• **Objective**
Reproduce verbatim the lines that begin with the one containing "white fluffy towels at upper left is to" and end with the one containing "Is white fluffy towels at upper left facing", including both of those lines.

Scene question records:
▼
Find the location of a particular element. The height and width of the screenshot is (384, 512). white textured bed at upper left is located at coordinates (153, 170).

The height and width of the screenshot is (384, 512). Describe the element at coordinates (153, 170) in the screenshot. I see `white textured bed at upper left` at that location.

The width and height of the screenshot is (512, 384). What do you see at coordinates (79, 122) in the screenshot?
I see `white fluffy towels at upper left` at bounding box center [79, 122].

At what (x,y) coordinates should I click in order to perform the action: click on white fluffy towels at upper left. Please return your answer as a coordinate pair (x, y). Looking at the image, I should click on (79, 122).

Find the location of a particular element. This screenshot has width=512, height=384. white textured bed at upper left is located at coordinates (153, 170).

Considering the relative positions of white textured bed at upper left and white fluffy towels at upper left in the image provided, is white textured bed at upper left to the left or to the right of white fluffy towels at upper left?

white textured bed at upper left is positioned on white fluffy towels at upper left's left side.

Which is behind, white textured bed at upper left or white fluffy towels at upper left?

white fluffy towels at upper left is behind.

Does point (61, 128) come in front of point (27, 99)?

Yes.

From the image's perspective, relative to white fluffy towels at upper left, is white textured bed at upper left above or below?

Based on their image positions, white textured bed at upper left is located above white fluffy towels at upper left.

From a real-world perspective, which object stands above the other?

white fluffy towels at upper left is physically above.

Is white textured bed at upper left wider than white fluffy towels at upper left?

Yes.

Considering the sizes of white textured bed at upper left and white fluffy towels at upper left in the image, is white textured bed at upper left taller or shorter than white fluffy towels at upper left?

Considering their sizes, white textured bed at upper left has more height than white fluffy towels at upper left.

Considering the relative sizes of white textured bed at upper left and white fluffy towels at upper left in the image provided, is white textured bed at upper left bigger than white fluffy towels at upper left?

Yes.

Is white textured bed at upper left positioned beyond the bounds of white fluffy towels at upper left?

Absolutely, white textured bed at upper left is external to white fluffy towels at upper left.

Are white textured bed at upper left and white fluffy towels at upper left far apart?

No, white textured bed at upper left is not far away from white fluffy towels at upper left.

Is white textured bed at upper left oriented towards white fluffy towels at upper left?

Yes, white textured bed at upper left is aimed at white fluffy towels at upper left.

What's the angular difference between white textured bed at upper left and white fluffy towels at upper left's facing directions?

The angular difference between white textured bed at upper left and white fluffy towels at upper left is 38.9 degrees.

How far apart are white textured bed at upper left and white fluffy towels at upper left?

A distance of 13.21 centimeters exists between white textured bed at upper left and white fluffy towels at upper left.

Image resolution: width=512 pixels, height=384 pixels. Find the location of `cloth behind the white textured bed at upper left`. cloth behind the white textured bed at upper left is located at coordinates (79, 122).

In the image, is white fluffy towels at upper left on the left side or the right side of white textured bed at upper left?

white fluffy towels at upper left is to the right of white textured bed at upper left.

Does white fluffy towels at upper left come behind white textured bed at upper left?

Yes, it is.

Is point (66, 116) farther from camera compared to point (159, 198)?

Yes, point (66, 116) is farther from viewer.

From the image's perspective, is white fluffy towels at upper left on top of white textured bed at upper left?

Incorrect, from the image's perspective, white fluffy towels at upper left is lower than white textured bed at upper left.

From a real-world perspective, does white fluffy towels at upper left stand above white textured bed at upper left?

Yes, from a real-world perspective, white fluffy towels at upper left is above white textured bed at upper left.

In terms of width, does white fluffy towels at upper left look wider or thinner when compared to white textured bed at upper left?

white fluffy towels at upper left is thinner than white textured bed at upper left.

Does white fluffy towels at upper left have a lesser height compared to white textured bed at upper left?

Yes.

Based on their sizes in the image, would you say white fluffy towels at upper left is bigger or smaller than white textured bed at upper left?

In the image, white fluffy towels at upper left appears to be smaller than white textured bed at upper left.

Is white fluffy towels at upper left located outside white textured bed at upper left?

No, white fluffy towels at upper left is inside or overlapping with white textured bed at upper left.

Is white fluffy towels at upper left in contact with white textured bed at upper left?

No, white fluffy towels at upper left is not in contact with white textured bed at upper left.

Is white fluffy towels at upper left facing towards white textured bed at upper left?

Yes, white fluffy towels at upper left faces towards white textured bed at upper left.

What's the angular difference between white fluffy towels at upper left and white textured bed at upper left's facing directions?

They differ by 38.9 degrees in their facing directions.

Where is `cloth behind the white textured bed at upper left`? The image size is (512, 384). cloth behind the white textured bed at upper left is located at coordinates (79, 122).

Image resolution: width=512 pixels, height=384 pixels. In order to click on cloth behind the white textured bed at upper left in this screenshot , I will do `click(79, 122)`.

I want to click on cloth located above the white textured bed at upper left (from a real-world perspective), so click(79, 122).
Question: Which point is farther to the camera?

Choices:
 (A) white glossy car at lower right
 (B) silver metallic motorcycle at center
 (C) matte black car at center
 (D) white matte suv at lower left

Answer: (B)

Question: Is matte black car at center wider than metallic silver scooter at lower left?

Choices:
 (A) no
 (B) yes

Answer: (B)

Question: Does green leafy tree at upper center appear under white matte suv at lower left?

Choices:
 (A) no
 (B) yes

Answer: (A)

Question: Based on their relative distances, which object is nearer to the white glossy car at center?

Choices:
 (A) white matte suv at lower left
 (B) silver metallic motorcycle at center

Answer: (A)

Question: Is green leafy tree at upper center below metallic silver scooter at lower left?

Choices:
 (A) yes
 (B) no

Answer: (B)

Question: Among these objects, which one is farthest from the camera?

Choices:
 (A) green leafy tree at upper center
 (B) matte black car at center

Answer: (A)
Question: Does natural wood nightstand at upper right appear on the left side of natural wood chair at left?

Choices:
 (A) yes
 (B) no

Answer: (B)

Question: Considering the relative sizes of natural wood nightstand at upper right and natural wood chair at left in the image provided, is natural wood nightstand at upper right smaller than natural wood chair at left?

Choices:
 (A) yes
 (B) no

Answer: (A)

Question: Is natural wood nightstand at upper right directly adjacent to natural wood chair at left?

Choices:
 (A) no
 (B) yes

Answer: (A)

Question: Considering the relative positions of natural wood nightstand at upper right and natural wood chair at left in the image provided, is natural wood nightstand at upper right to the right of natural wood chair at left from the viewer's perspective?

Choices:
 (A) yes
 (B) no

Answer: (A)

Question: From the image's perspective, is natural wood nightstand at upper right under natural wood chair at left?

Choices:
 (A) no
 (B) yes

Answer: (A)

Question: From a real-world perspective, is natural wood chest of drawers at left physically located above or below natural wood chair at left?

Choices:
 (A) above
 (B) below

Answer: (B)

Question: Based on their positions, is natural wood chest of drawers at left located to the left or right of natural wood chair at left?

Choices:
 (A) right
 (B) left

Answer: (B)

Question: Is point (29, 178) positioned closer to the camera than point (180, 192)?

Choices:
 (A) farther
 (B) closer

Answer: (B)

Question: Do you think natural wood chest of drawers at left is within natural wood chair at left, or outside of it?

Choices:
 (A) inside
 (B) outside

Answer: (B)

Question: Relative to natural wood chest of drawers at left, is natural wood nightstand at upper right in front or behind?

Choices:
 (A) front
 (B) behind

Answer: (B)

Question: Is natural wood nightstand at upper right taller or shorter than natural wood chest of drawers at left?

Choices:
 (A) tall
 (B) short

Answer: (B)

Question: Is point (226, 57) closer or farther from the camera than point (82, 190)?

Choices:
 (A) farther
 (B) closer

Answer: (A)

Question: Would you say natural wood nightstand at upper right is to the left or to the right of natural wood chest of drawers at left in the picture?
▲
• **Response for this exercise**
white fluffy towels at upper left is to the right of white textured bed at upper left.

Does white fluffy towels at upper left come behind white textured bed at upper left?

Yes, it is.

Is point (66, 116) farther from camera compared to point (159, 198)?

Yes, point (66, 116) is farther from viewer.

From the image's perspective, is white fluffy towels at upper left on top of white textured bed at upper left?

Incorrect, from the image's perspective, white fluffy towels at upper left is lower than white textured bed at upper left.

From a real-world perspective, does white fluffy towels at upper left stand above white textured bed at upper left?

Yes, from a real-world perspective, white fluffy towels at upper left is above white textured bed at upper left.

In terms of width, does white fluffy towels at upper left look wider or thinner when compared to white textured bed at upper left?

white fluffy towels at upper left is thinner than white textured bed at upper left.

Does white fluffy towels at upper left have a lesser height compared to white textured bed at upper left?

Yes.

Based on their sizes in the image, would you say white fluffy towels at upper left is bigger or smaller than white textured bed at upper left?

In the image, white fluffy towels at upper left appears to be smaller than white textured bed at upper left.

Is white fluffy towels at upper left located outside white textured bed at upper left?

No, white fluffy towels at upper left is inside or overlapping with white textured bed at upper left.

Is white fluffy towels at upper left in contact with white textured bed at upper left?

No, white fluffy towels at upper left is not in contact with white textured bed at upper left.

Is white fluffy towels at upper left facing towards white textured bed at upper left?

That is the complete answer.